(Task data)

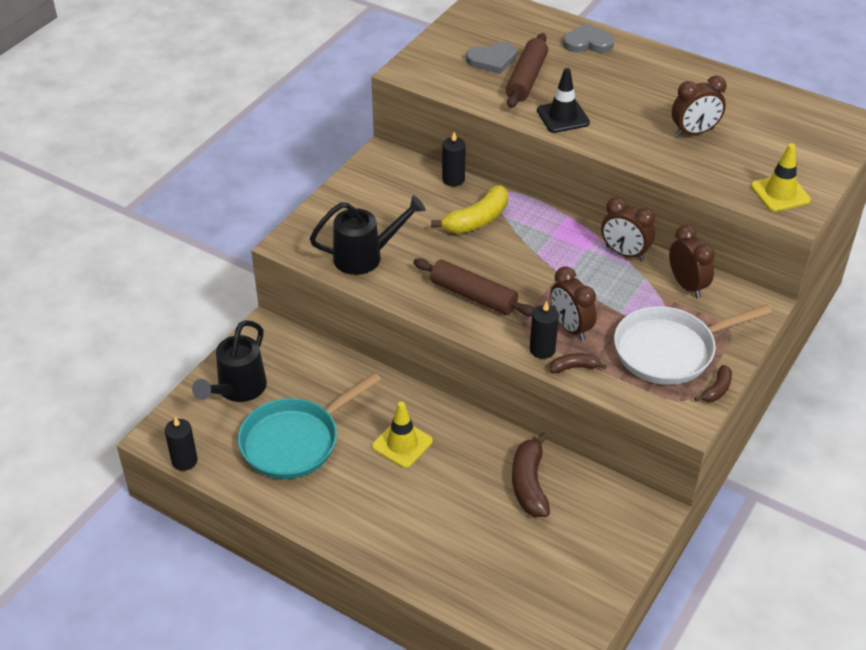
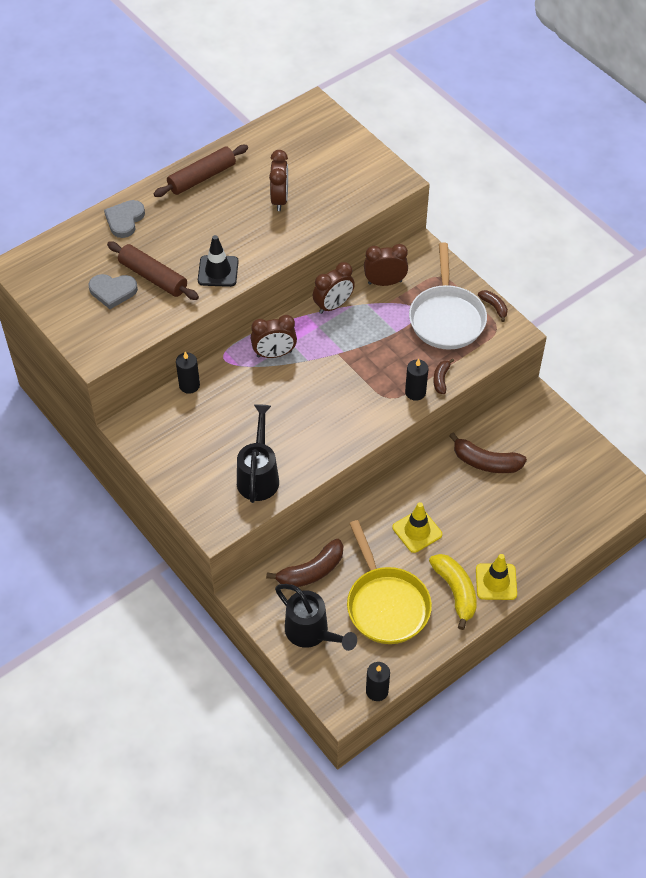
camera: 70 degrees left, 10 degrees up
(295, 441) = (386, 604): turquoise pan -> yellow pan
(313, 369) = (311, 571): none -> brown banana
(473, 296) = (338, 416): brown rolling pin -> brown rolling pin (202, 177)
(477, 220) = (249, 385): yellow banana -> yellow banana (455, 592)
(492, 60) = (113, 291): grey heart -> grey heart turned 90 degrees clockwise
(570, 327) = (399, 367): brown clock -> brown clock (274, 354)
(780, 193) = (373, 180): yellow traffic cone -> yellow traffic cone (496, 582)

(End Task data)

> **What the exercise asks**:
In the entries above, find each line with the word "degrees" and return it.

> **Solution for this exercise**:
camera: 70 degrees left, 10 degrees up
(492, 60) = (113, 291): grey heart -> grey heart turned 90 degrees clockwise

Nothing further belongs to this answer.